# DATA RECORDS
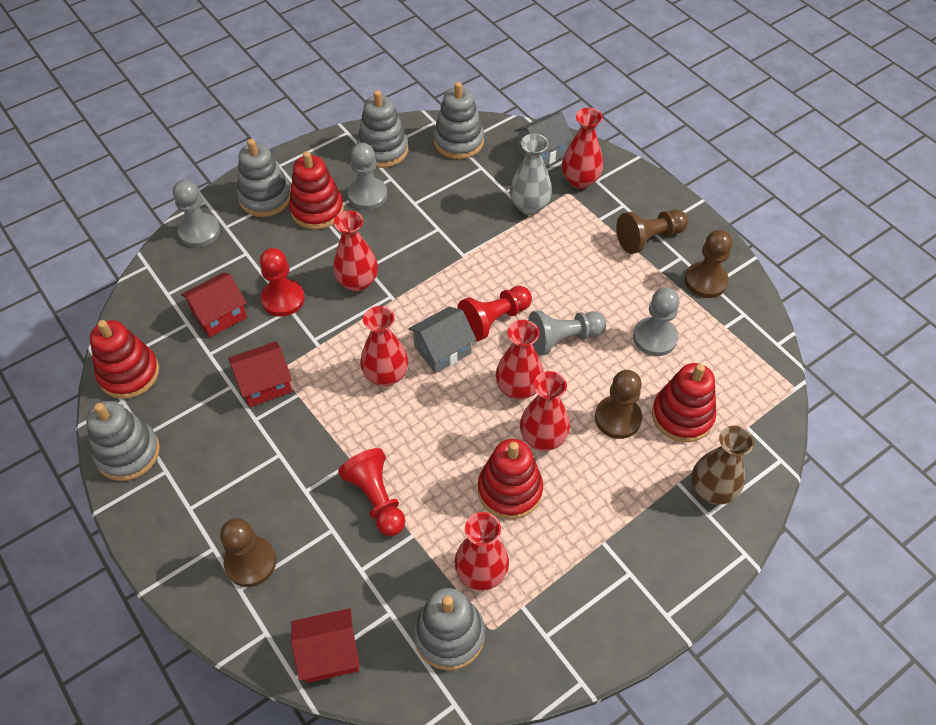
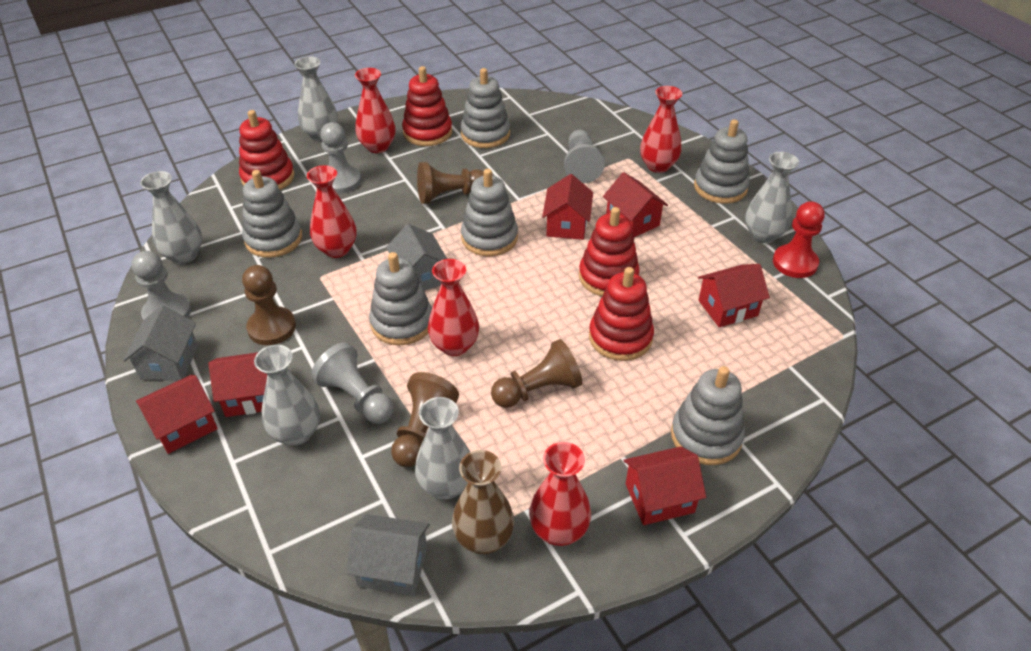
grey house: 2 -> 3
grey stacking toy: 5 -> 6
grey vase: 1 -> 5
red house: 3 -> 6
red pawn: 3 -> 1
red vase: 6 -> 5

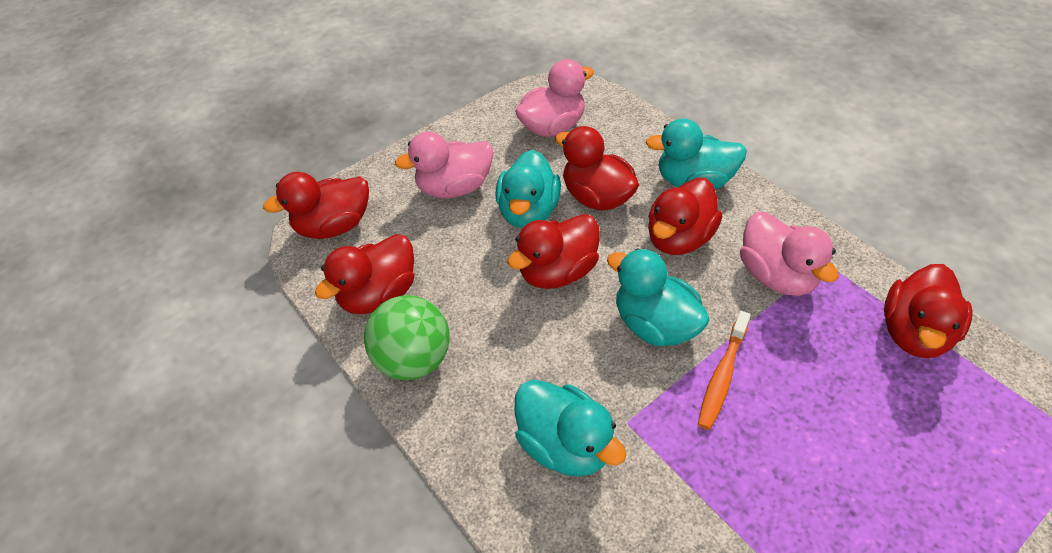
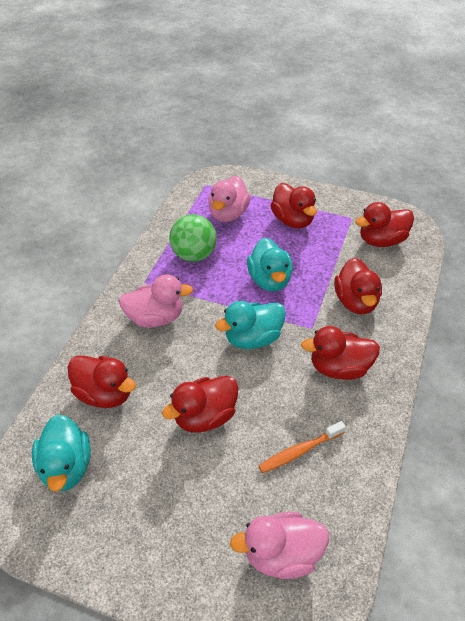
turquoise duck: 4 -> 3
---
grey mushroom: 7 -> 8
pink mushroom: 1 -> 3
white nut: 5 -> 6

# THE TASK
Copy nothing but the lines above that run from the one with "grey house: 2 -> 3" to the one with "turquoise duck: 4 -> 3", ends included; pictures stay out.

# WRITTEN RESPONSE
grey house: 2 -> 3
grey stacking toy: 5 -> 6
grey vase: 1 -> 5
red house: 3 -> 6
red pawn: 3 -> 1
red vase: 6 -> 5

turquoise duck: 4 -> 3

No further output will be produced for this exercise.